What you have to do: When you copy the material below, keep every line exact and drop the pictures.

Supplied material:
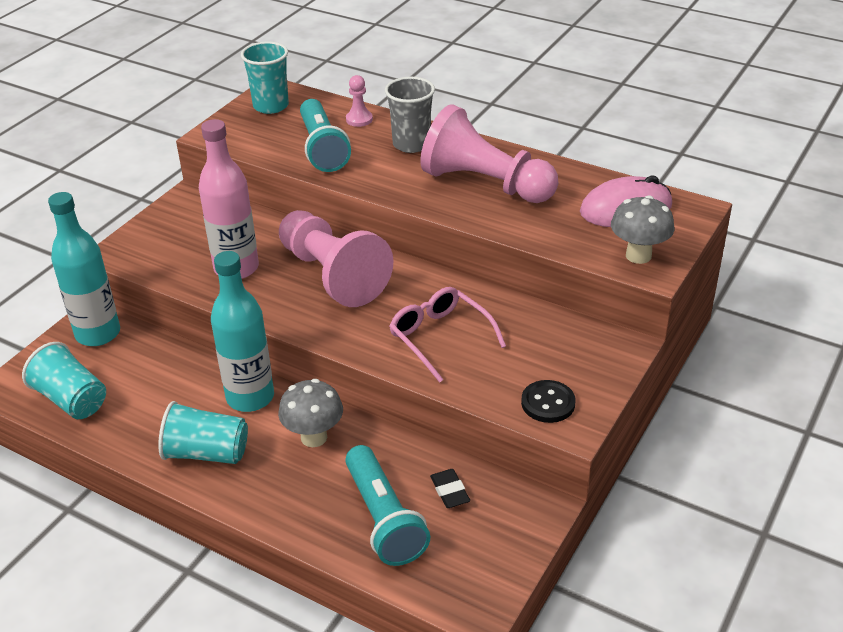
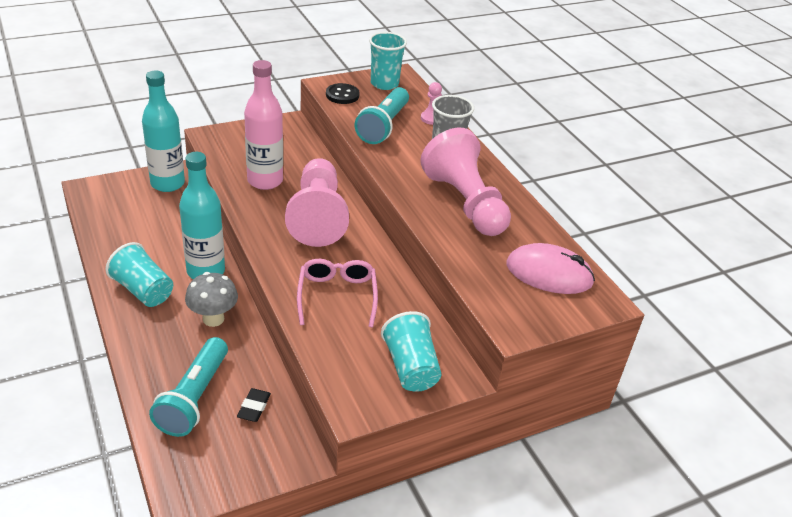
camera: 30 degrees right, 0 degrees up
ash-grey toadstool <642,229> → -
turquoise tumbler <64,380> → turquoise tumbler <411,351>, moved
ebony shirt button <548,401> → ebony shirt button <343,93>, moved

Exercise solution:
camera: 30 degrees right, 0 degrees up
ash-grey toadstool <642,229> → -
turquoise tumbler <64,380> → turquoise tumbler <411,351>, moved
ebony shirt button <548,401> → ebony shirt button <343,93>, moved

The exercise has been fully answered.